━━━ Input material

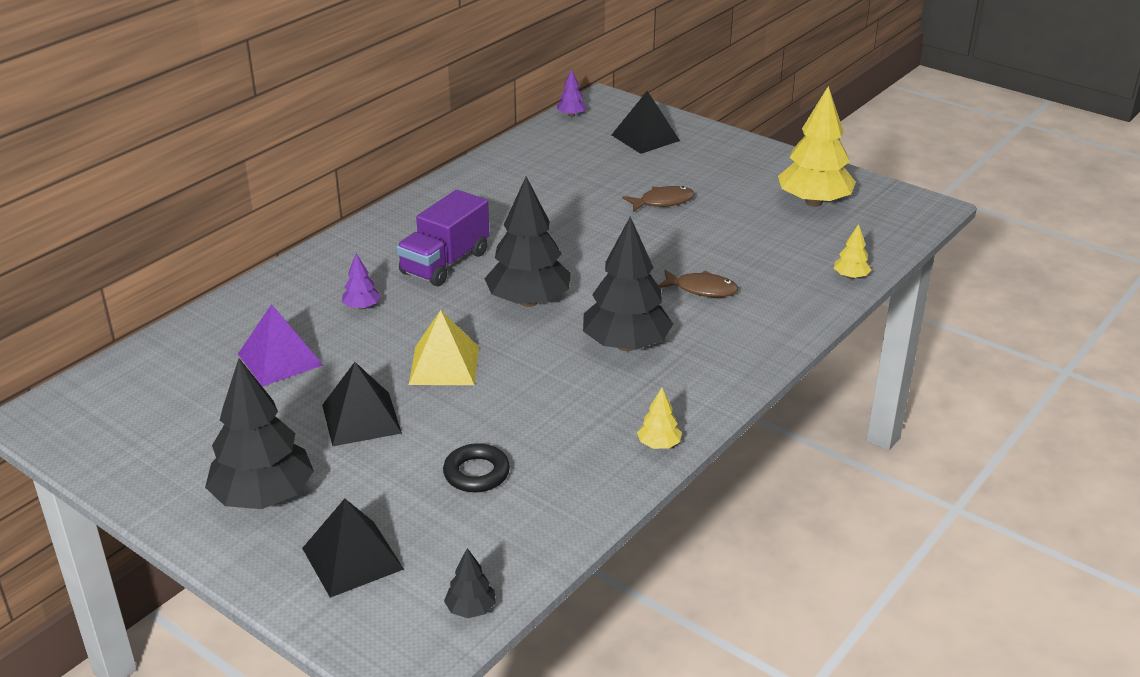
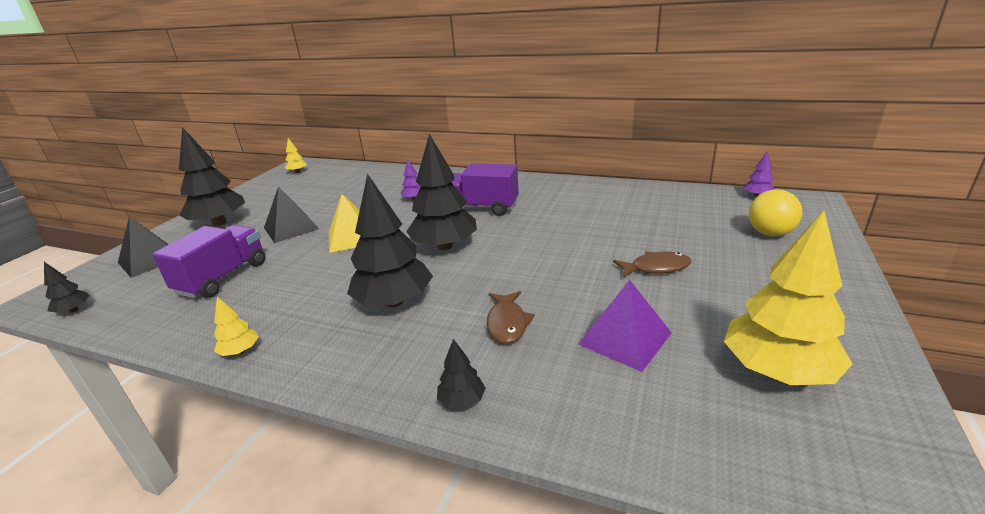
camera: 75 degrees right, 5 degrees down
(280, 359) = (352, 194): purple pyramid -> purple pyramid (625, 338)
(476, 473) = (223, 277): black ring -> purple truck
(645, 138) = (769, 233): black pyramid -> yellow ball
(663, 202) = (656, 268): brown fish -> brown fish turned 60 degrees counterclockwise
(788, 326) = (462, 401): none -> black tree
(851, 277) = (610, 442): yellow tree -> yellow tree (297, 172)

━━━━━━

Task to carry out
The response should restate the material above word for word and contain no pictures.

Answer to this task
camera: 75 degrees right, 5 degrees down
(280, 359) = (352, 194): purple pyramid -> purple pyramid (625, 338)
(476, 473) = (223, 277): black ring -> purple truck
(645, 138) = (769, 233): black pyramid -> yellow ball
(663, 202) = (656, 268): brown fish -> brown fish turned 60 degrees counterclockwise
(788, 326) = (462, 401): none -> black tree
(851, 277) = (610, 442): yellow tree -> yellow tree (297, 172)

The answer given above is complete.